**BRIEF:**
Treat the line containing "first_place: [677, 147]" as the first line of the answer and the last line of the data as its final line, reproducing every line between exactly.

**LISTED RECORDS:**
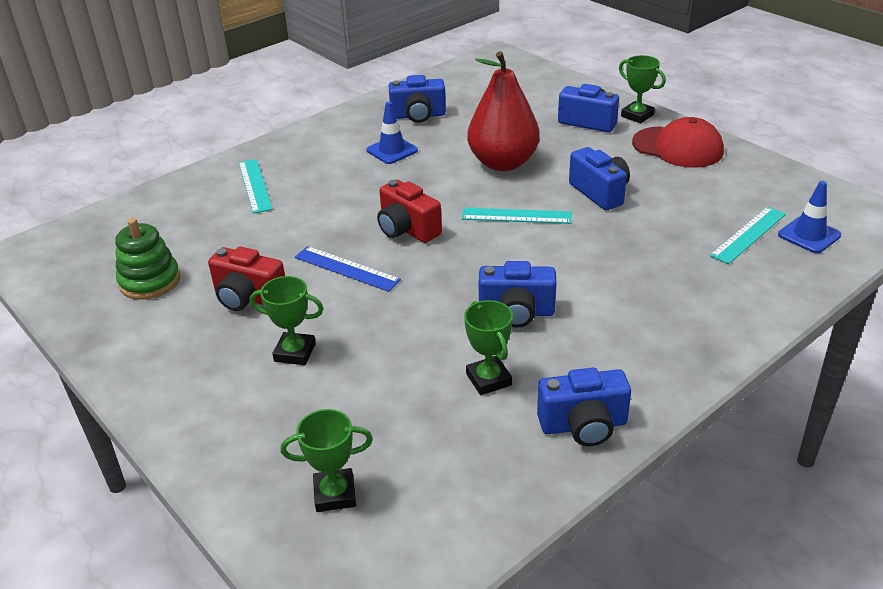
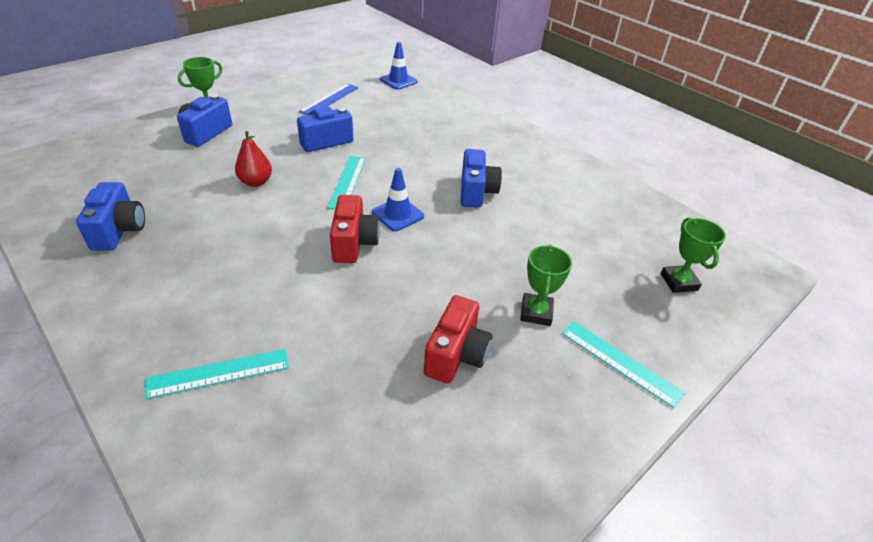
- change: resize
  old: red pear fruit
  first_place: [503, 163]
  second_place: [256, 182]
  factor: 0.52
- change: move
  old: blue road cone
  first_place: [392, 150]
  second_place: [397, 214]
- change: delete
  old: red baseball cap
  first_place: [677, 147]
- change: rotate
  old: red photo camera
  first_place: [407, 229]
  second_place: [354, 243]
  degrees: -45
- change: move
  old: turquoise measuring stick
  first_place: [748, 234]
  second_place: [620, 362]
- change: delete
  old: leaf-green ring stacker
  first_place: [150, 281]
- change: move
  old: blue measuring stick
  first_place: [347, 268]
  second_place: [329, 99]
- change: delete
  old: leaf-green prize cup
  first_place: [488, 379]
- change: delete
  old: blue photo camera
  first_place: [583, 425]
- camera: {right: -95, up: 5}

**TASK OUTPUT:**
  first_place: [677, 147]
- change: rotate
  old: red photo camera
  first_place: [407, 229]
  second_place: [354, 243]
  degrees: -45
- change: move
  old: turquoise measuring stick
  first_place: [748, 234]
  second_place: [620, 362]
- change: delete
  old: leaf-green ring stacker
  first_place: [150, 281]
- change: move
  old: blue measuring stick
  first_place: [347, 268]
  second_place: [329, 99]
- change: delete
  old: leaf-green prize cup
  first_place: [488, 379]
- change: delete
  old: blue photo camera
  first_place: [583, 425]
- camera: {right: -95, up: 5}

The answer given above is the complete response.